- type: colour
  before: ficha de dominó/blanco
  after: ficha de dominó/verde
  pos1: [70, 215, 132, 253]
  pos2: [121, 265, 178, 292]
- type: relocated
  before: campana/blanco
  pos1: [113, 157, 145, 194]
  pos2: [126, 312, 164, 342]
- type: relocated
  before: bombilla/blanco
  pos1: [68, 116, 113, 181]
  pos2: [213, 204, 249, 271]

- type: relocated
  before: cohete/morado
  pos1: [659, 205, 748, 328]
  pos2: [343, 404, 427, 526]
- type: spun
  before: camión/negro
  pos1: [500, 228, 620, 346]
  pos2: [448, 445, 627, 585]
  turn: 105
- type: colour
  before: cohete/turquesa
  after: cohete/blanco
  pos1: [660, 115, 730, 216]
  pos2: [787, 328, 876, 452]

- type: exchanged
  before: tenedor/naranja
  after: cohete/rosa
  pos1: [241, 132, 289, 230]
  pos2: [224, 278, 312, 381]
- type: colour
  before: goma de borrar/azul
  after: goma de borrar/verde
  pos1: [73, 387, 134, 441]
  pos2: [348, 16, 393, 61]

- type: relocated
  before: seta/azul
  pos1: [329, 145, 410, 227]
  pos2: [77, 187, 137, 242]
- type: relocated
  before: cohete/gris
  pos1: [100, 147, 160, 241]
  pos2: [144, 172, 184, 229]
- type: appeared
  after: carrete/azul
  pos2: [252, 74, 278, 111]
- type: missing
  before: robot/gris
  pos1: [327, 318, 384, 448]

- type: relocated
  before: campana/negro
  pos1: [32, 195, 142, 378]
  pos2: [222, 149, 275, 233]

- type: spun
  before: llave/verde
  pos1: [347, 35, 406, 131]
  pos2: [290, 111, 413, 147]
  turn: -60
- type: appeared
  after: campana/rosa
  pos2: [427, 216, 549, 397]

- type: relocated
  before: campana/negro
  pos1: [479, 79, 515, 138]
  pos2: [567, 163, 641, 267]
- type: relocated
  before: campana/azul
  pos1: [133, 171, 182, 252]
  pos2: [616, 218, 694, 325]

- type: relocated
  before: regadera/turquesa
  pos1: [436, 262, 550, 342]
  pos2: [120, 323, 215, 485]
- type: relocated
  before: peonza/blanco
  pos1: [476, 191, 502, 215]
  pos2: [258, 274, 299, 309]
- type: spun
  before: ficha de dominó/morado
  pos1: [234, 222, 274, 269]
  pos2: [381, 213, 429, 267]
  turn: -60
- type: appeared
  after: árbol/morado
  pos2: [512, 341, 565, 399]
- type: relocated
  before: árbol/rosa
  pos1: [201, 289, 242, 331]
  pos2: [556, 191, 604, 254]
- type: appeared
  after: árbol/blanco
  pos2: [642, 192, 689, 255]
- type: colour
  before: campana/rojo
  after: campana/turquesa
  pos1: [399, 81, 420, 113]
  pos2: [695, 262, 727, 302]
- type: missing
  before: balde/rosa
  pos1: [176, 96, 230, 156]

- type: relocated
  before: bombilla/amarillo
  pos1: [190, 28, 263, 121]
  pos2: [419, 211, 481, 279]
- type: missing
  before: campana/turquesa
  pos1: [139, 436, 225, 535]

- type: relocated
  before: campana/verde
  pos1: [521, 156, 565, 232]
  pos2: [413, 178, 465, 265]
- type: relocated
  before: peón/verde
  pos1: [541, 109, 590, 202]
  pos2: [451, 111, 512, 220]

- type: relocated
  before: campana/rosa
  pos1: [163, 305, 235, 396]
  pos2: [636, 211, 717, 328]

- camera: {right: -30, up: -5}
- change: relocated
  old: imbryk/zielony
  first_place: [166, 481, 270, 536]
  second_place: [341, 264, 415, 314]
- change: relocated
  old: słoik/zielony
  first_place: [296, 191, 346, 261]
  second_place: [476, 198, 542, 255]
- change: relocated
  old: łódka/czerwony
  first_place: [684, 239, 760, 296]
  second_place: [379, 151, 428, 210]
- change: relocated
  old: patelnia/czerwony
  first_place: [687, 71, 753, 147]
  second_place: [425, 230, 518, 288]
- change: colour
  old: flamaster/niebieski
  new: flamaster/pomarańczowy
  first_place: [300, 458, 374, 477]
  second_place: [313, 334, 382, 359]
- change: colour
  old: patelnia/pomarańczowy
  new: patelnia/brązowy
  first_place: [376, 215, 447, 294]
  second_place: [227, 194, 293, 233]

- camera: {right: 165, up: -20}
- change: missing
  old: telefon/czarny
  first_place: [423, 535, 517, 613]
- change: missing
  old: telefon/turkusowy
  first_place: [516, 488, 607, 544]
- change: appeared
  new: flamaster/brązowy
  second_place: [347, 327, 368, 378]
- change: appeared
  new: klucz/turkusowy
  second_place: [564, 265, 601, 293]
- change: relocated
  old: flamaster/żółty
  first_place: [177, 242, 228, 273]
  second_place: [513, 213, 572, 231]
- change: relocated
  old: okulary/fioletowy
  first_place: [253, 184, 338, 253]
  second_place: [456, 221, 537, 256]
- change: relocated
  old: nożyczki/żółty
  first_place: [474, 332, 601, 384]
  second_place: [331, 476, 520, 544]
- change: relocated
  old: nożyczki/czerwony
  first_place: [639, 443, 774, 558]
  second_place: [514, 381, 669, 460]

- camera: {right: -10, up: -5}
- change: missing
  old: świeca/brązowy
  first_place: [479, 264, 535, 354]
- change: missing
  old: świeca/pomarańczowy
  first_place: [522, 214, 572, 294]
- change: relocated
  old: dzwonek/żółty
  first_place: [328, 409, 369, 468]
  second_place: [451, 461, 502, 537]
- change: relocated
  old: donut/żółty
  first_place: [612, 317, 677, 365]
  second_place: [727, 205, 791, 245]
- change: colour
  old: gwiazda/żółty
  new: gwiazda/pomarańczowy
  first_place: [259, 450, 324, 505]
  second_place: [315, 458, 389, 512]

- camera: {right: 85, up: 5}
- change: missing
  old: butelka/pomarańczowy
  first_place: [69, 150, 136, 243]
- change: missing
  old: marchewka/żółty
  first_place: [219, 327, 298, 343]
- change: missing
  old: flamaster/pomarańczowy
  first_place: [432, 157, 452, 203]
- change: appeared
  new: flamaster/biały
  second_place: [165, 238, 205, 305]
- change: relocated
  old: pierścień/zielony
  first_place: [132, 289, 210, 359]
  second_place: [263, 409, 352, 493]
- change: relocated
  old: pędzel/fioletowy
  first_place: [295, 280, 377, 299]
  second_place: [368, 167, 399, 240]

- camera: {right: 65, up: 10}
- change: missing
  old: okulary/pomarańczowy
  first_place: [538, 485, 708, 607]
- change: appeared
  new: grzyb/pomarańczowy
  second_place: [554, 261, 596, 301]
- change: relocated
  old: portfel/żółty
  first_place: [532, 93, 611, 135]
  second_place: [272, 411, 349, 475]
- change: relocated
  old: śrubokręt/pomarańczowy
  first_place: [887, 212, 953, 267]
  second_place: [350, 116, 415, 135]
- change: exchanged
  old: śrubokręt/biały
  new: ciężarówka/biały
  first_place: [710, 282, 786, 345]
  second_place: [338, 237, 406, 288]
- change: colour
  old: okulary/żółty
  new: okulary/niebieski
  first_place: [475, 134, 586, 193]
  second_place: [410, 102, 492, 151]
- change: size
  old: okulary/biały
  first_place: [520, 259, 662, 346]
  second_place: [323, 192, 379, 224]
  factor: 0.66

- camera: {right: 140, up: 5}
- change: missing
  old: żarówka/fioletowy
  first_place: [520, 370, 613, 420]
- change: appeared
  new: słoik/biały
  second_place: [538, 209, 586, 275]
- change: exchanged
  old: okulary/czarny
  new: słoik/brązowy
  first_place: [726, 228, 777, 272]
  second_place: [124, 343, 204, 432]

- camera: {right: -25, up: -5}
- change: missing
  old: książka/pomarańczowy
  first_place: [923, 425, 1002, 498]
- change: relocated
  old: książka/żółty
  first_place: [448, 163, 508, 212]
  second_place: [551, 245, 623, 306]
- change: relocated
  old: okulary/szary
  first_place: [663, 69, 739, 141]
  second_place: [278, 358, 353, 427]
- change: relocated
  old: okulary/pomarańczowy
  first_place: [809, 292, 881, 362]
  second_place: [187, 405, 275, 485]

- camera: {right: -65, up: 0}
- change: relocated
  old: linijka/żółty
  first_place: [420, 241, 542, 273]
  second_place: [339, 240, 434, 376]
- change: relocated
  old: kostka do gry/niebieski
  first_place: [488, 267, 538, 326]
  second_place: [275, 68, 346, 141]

- _Required work_: The answer must be every line of the data that holds the word "patelnia".

- _Your solution_:
  old: patelnia/czerwony
  old: patelnia/pomarańczowy
  new: patelnia/brązowy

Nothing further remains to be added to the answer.